***** Recorded data

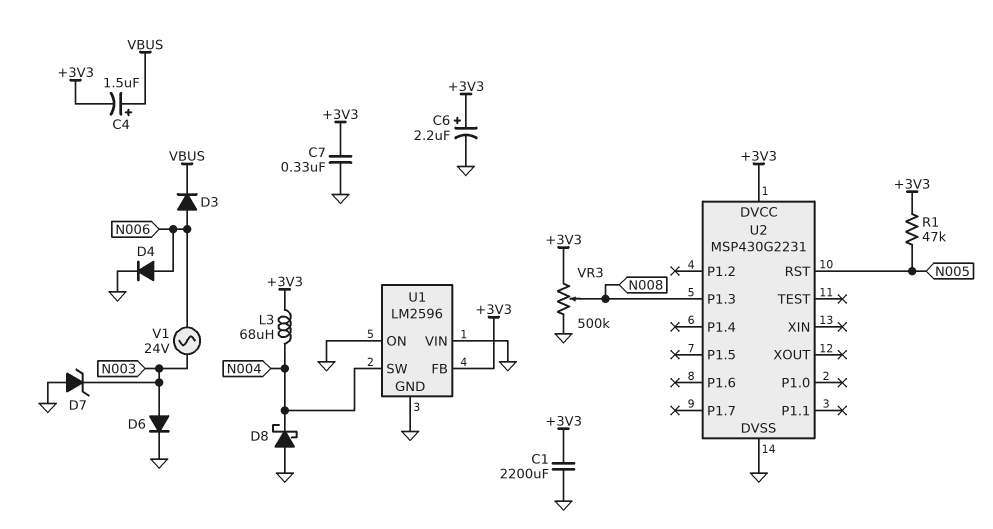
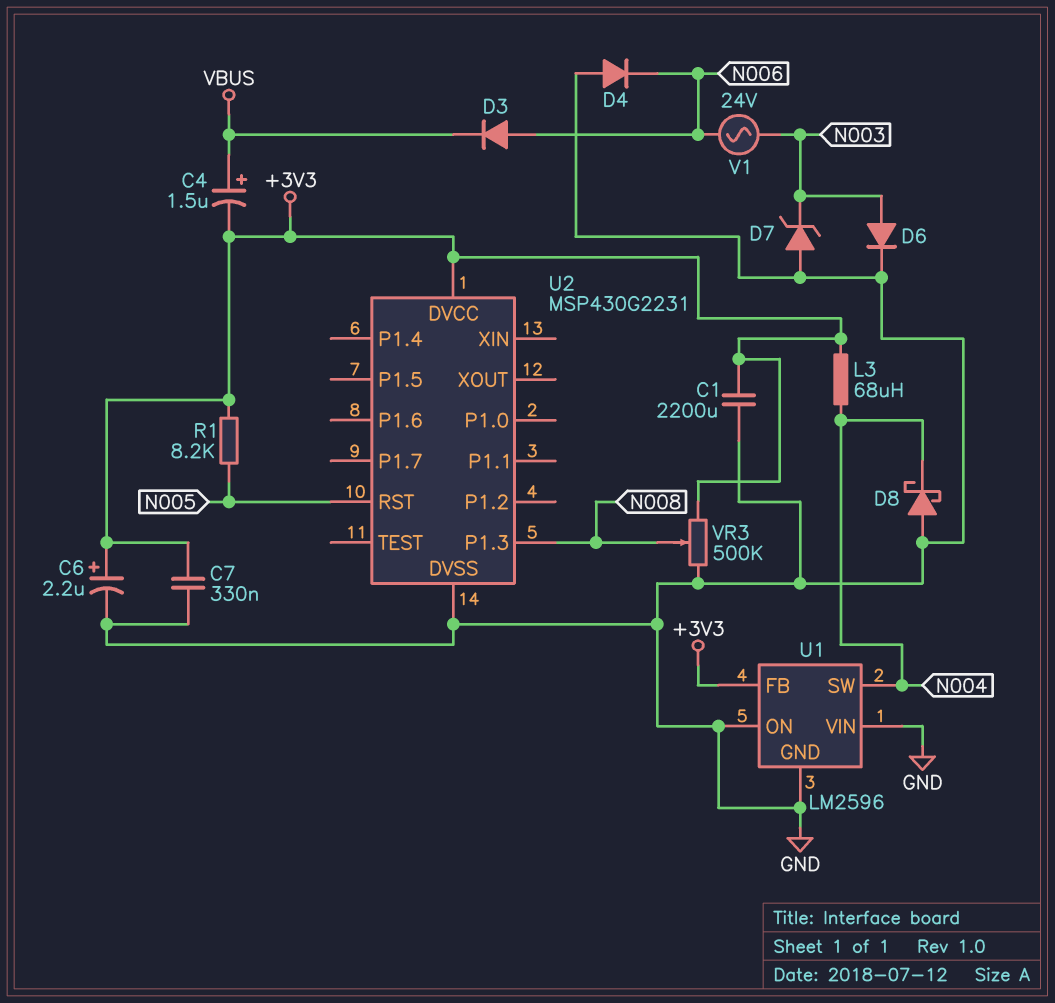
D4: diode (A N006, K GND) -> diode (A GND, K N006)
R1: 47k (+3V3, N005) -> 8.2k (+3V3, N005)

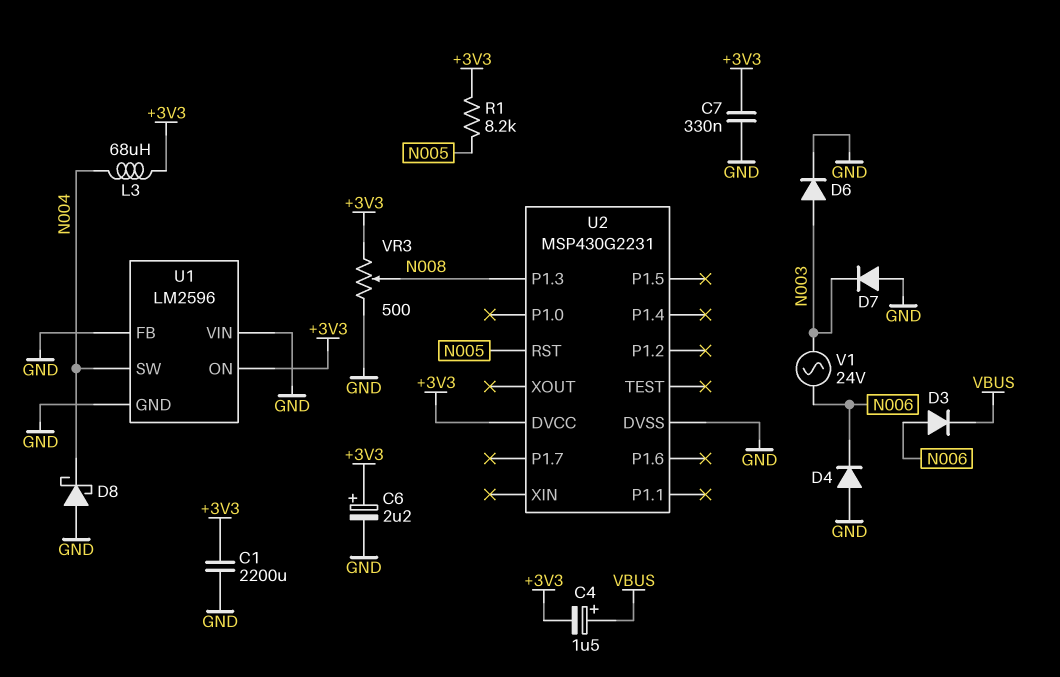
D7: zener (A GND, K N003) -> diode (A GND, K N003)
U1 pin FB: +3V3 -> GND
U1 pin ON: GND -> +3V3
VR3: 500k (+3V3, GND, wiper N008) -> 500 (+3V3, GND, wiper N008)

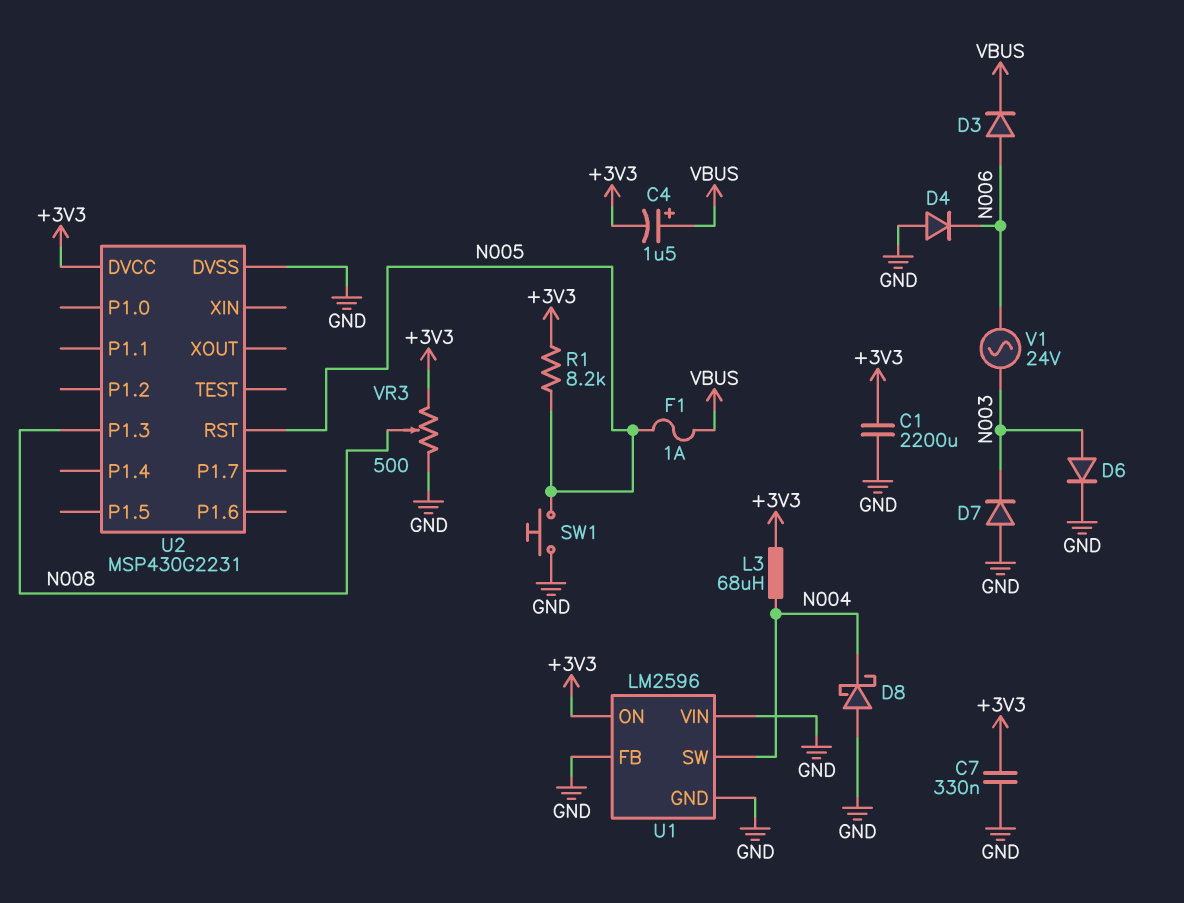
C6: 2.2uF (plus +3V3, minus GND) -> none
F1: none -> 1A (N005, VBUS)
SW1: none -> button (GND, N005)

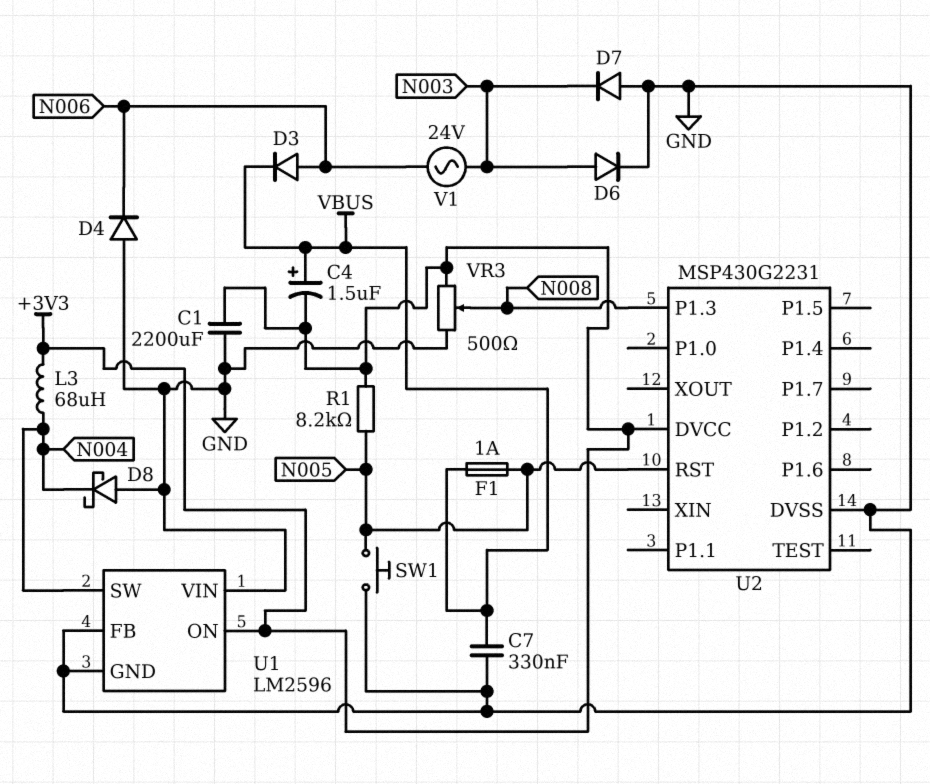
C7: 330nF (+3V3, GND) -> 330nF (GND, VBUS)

**********

◆ To do ◆
Starting where a line contains "C6: 2.2uF (plus +3V3, minus GND) -> none" and finishing at the last line above, set down every line exactly as it reads, with no pictures.

◆ Response to the exercise ◆
C6: 2.2uF (plus +3V3, minus GND) -> none
F1: none -> 1A (N005, VBUS)
SW1: none -> button (GND, N005)

C7: 330nF (+3V3, GND) -> 330nF (GND, VBUS)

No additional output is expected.